--- Exercise data ---
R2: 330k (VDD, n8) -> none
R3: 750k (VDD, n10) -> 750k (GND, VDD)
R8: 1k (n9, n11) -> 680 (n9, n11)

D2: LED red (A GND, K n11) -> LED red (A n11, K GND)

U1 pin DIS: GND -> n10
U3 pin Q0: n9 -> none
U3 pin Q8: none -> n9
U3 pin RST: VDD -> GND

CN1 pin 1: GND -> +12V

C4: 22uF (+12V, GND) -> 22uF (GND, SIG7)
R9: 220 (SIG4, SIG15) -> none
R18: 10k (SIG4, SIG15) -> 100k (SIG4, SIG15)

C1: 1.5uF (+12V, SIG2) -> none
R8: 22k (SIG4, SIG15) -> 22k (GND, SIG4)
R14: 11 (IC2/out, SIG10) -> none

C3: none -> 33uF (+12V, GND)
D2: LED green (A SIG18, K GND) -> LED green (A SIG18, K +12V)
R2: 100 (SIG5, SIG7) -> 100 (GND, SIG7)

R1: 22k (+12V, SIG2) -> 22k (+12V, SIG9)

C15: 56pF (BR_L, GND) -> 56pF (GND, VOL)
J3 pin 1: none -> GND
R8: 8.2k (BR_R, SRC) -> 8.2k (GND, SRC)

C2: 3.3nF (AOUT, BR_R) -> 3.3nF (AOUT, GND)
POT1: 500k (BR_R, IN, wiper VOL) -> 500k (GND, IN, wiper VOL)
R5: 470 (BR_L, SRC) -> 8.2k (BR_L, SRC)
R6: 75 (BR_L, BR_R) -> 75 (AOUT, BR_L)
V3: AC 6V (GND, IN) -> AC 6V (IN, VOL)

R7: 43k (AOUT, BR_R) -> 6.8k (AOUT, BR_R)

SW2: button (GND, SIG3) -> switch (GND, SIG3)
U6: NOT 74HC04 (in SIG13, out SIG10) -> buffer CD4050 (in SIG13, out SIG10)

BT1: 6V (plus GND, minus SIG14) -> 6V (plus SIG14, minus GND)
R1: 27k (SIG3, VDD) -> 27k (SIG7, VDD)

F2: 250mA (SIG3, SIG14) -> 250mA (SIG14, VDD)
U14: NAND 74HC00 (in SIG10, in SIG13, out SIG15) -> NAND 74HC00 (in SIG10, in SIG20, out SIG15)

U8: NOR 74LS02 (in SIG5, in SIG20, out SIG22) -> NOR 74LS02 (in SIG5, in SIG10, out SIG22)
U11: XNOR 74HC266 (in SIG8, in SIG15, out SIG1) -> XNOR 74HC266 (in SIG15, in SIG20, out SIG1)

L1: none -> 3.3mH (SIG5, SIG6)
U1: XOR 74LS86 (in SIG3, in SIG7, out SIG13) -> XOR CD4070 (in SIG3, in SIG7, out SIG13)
---
Your answer should hold exactly the lines from the one containing "C2: 3.3nF (AOUT, BR_R) -> 3.3nF (AOUT, GND)" to the last line of the data, both included, and no others.

C2: 3.3nF (AOUT, BR_R) -> 3.3nF (AOUT, GND)
POT1: 500k (BR_R, IN, wiper VOL) -> 500k (GND, IN, wiper VOL)
R5: 470 (BR_L, SRC) -> 8.2k (BR_L, SRC)
R6: 75 (BR_L, BR_R) -> 75 (AOUT, BR_L)
V3: AC 6V (GND, IN) -> AC 6V (IN, VOL)

R7: 43k (AOUT, BR_R) -> 6.8k (AOUT, BR_R)

SW2: button (GND, SIG3) -> switch (GND, SIG3)
U6: NOT 74HC04 (in SIG13, out SIG10) -> buffer CD4050 (in SIG13, out SIG10)

BT1: 6V (plus GND, minus SIG14) -> 6V (plus SIG14, minus GND)
R1: 27k (SIG3, VDD) -> 27k (SIG7, VDD)

F2: 250mA (SIG3, SIG14) -> 250mA (SIG14, VDD)
U14: NAND 74HC00 (in SIG10, in SIG13, out SIG15) -> NAND 74HC00 (in SIG10, in SIG20, out SIG15)

U8: NOR 74LS02 (in SIG5, in SIG20, out SIG22) -> NOR 74LS02 (in SIG5, in SIG10, out SIG22)
U11: XNOR 74HC266 (in SIG8, in SIG15, out SIG1) -> XNOR 74HC266 (in SIG15, in SIG20, out SIG1)

L1: none -> 3.3mH (SIG5, SIG6)
U1: XOR 74LS86 (in SIG3, in SIG7, out SIG13) -> XOR CD4070 (in SIG3, in SIG7, out SIG13)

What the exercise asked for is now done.